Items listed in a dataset
------------------------------------------------------------------------

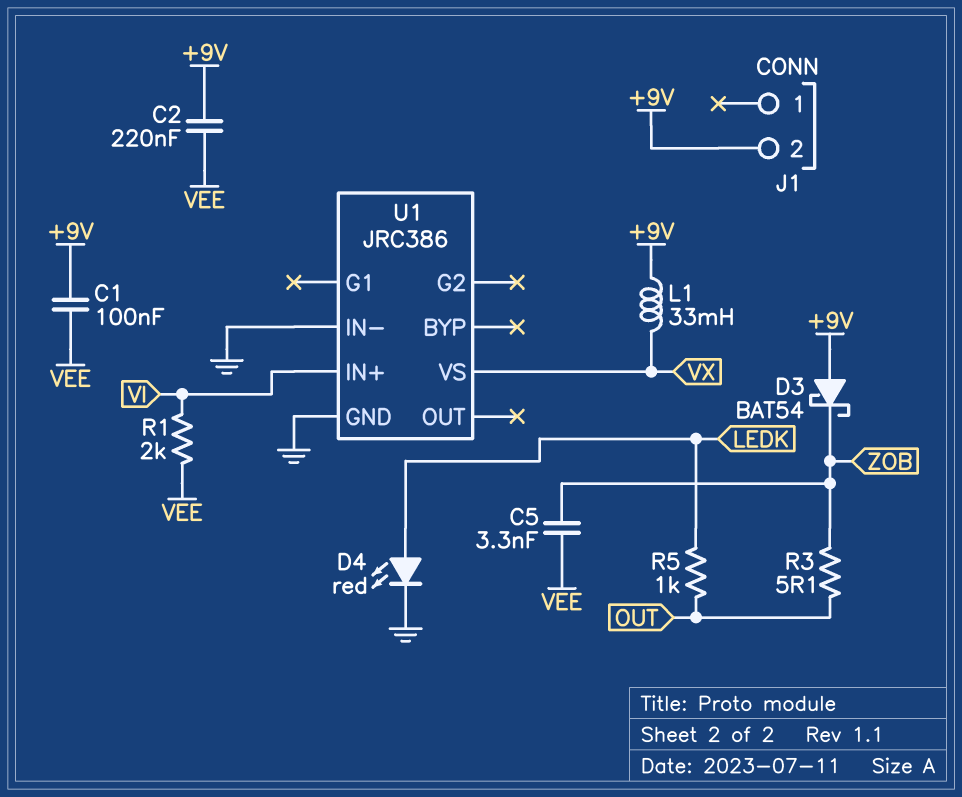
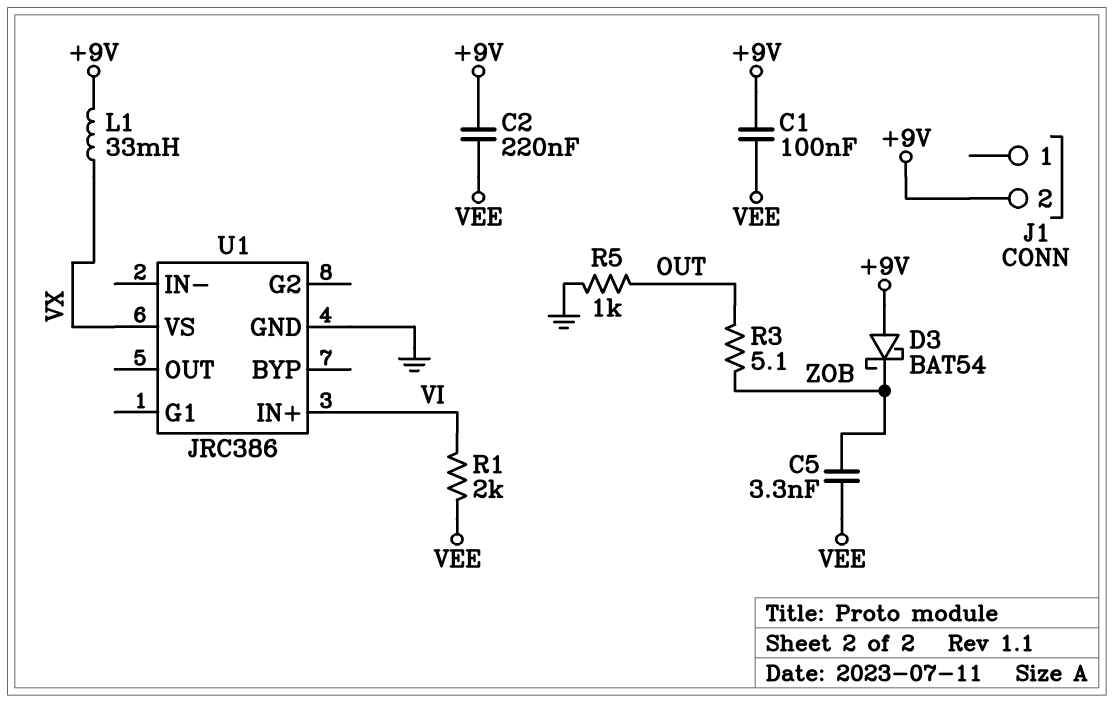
D4: LED red (A LEDK, K GND) -> none
R5: 1k (LEDK, OUT) -> 1k (GND, OUT)
U1 pin IN-: GND -> none

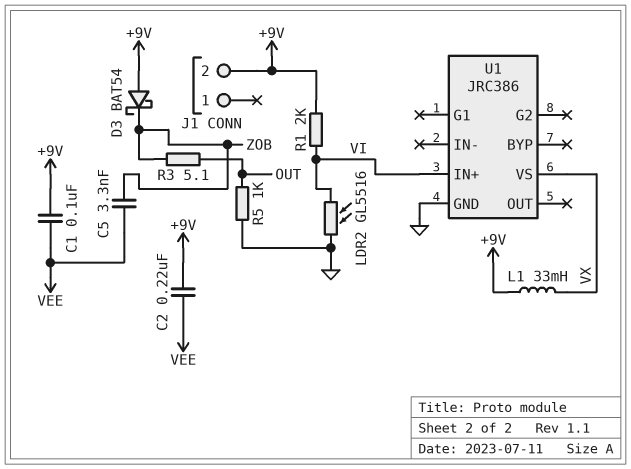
LDR2: none -> GL5516 (GND, VI)
R1: 2k (VEE, VI) -> 2k (+9V, VI)

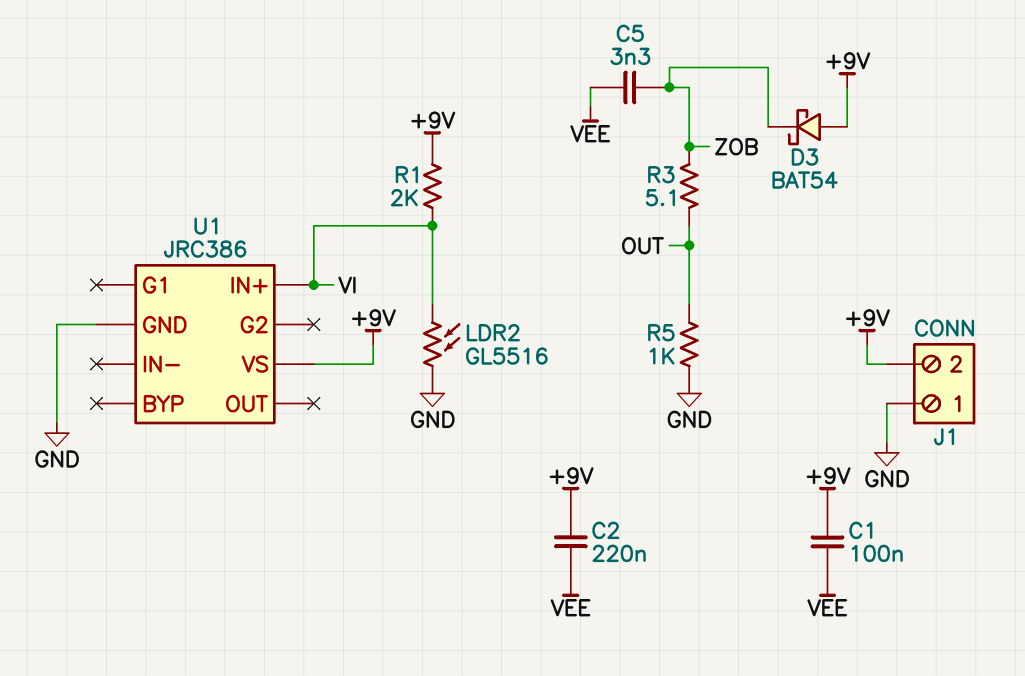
J1 pin 1: none -> GND
L1: 33mH (+9V, VX) -> none
U1 pin VS: VX -> +9V

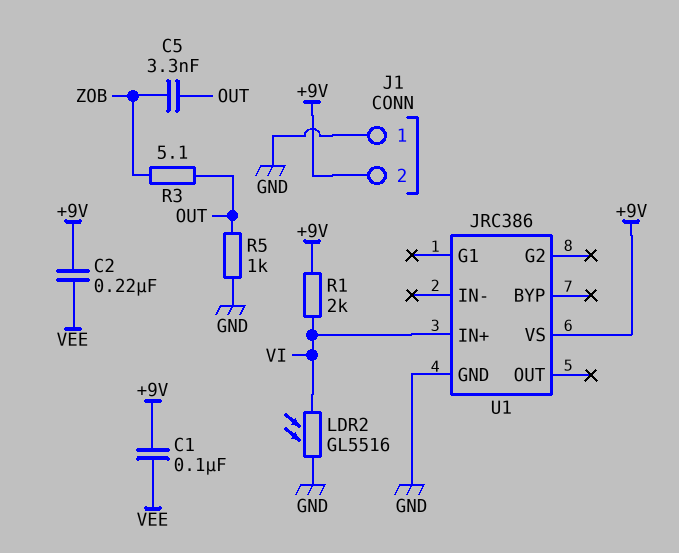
C5: 3.3nF (VEE, ZOB) -> 3.3nF (OUT, ZOB)
D3: schottky BAT54 (A +9V, K ZOB) -> none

------------------------------------------------------------------------

# Brief
Return all records above verbatim without their pictures.

# Answer space
D4: LED red (A LEDK, K GND) -> none
R5: 1k (LEDK, OUT) -> 1k (GND, OUT)
U1 pin IN-: GND -> none

LDR2: none -> GL5516 (GND, VI)
R1: 2k (VEE, VI) -> 2k (+9V, VI)

J1 pin 1: none -> GND
L1: 33mH (+9V, VX) -> none
U1 pin VS: VX -> +9V

C5: 3.3nF (VEE, ZOB) -> 3.3nF (OUT, ZOB)
D3: schottky BAT54 (A +9V, K ZOB) -> none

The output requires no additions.